# [DIRECTIONS FOR THIS TASK]
Scan the material below for "button", then return each line that contains it.

# [EXTRACTED MATERIAL]
▼

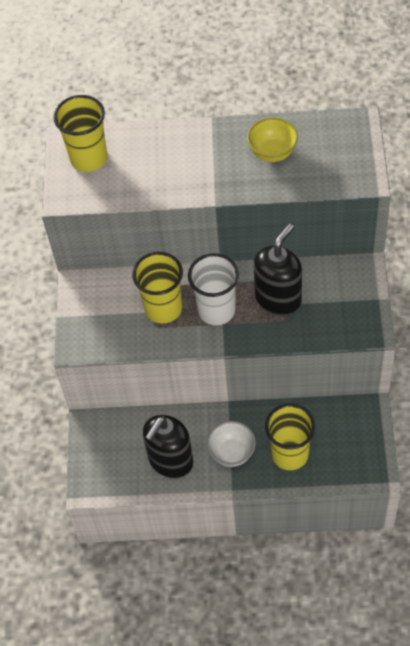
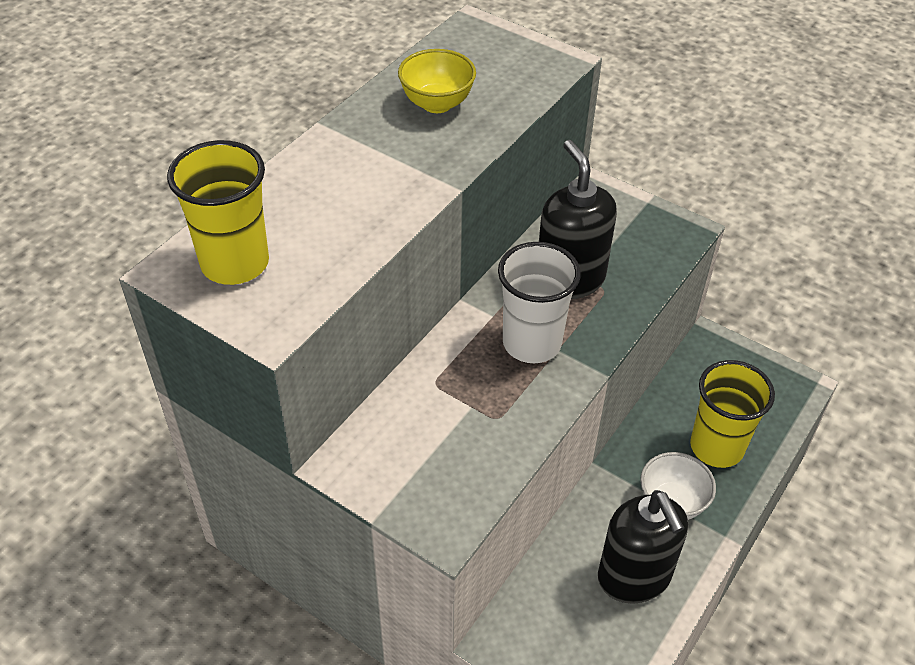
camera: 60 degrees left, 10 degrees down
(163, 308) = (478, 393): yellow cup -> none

▲
▼

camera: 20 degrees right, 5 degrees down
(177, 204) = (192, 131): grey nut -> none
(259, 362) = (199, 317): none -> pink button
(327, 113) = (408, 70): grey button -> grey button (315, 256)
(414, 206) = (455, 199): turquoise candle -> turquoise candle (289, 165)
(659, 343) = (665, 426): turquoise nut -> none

▲

# [RESULT]
(259, 362) = (199, 317): none -> pink button
(327, 113) = (408, 70): grey button -> grey button (315, 256)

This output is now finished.